## EXERCISE
Nothing in the records should be changed in the copy, though the pictures must be left out.

## Data excerpts
*** Begin section ***
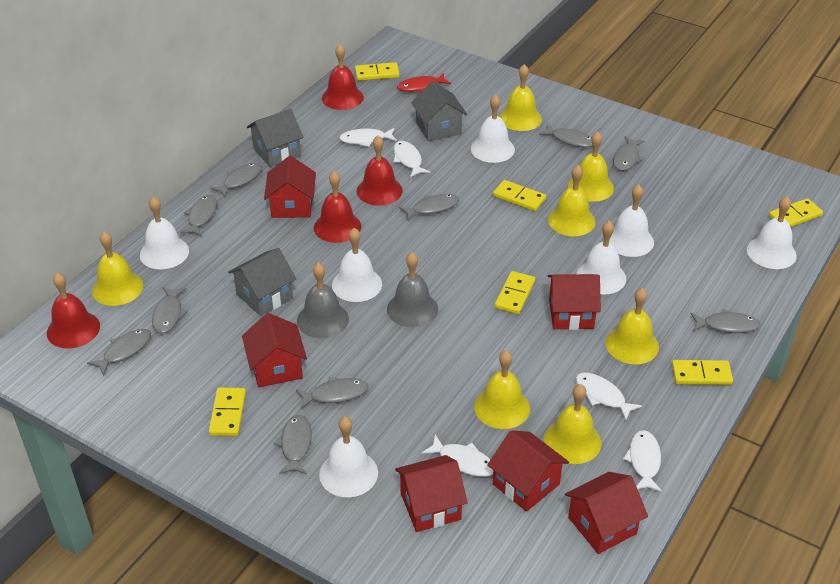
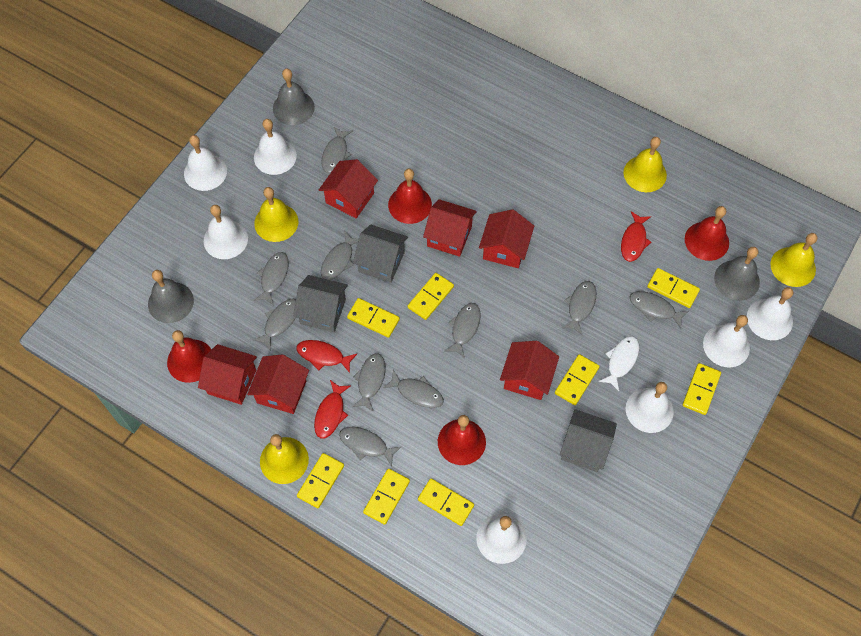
grey bell: [297,263,349,338] [387,252,438,327] = 2 -> [148,270,194,323] [273,69,315,125] [714,247,760,301] = 3
red fish: [397,73,451,92] = 1 -> [296,340,357,373] [314,380,351,438] [621,211,651,262] = 3
white fish: [339,128,397,147] [393,141,430,178] [422,435,493,477] [576,373,642,420] [623,430,662,492] = 5 -> [599,336,639,391] = 1
yellow bell: [92,231,143,306] [474,350,530,429] [499,64,542,131] [544,384,601,464] [548,165,596,236] [568,132,614,202] [606,288,659,364] = 7 -> [254,187,298,242] [260,434,309,484] [623,137,667,192] [770,233,817,287] = 4
yellow domino: [209,388,246,436] [355,62,400,81] [493,180,546,211] [495,271,535,314] [672,360,733,385] [769,198,823,227] = 6 -> [297,453,344,508] [347,298,400,338] [363,469,410,525] [408,273,454,320] [418,479,474,526] [555,354,600,405] [647,268,700,308] [683,363,721,415] = 8

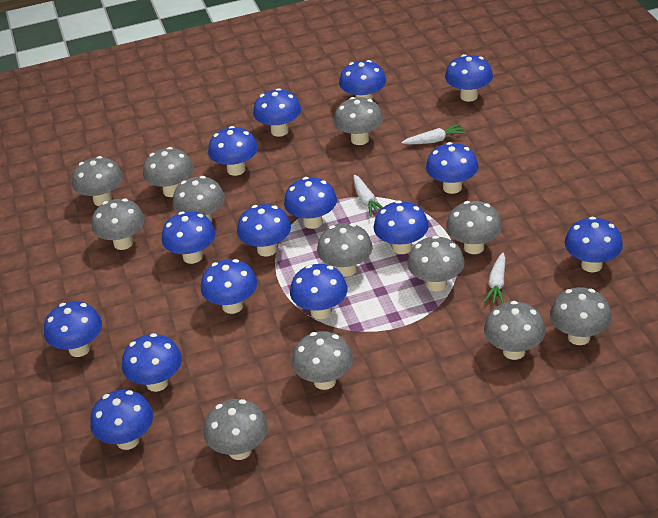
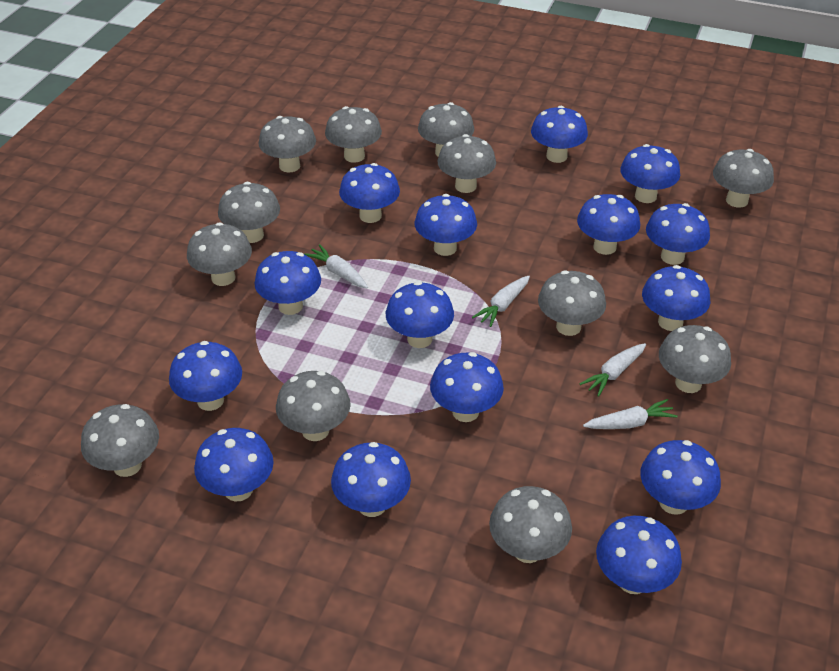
white carrot: [354,175,383,217] [401,124,466,144] [484,253,506,304] = 3 -> [304,244,368,288] [472,276,530,327] [580,343,646,397] [583,399,678,429] = 4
*** End section ***
## SOLUTION TO THIS EXERCISE
grey bell: [297,263,349,338] [387,252,438,327] = 2 -> [148,270,194,323] [273,69,315,125] [714,247,760,301] = 3
red fish: [397,73,451,92] = 1 -> [296,340,357,373] [314,380,351,438] [621,211,651,262] = 3
white fish: [339,128,397,147] [393,141,430,178] [422,435,493,477] [576,373,642,420] [623,430,662,492] = 5 -> [599,336,639,391] = 1
yellow bell: [92,231,143,306] [474,350,530,429] [499,64,542,131] [544,384,601,464] [548,165,596,236] [568,132,614,202] [606,288,659,364] = 7 -> [254,187,298,242] [260,434,309,484] [623,137,667,192] [770,233,817,287] = 4
yellow domino: [209,388,246,436] [355,62,400,81] [493,180,546,211] [495,271,535,314] [672,360,733,385] [769,198,823,227] = 6 -> [297,453,344,508] [347,298,400,338] [363,469,410,525] [408,273,454,320] [418,479,474,526] [555,354,600,405] [647,268,700,308] [683,363,721,415] = 8

white carrot: [354,175,383,217] [401,124,466,144] [484,253,506,304] = 3 -> [304,244,368,288] [472,276,530,327] [580,343,646,397] [583,399,678,429] = 4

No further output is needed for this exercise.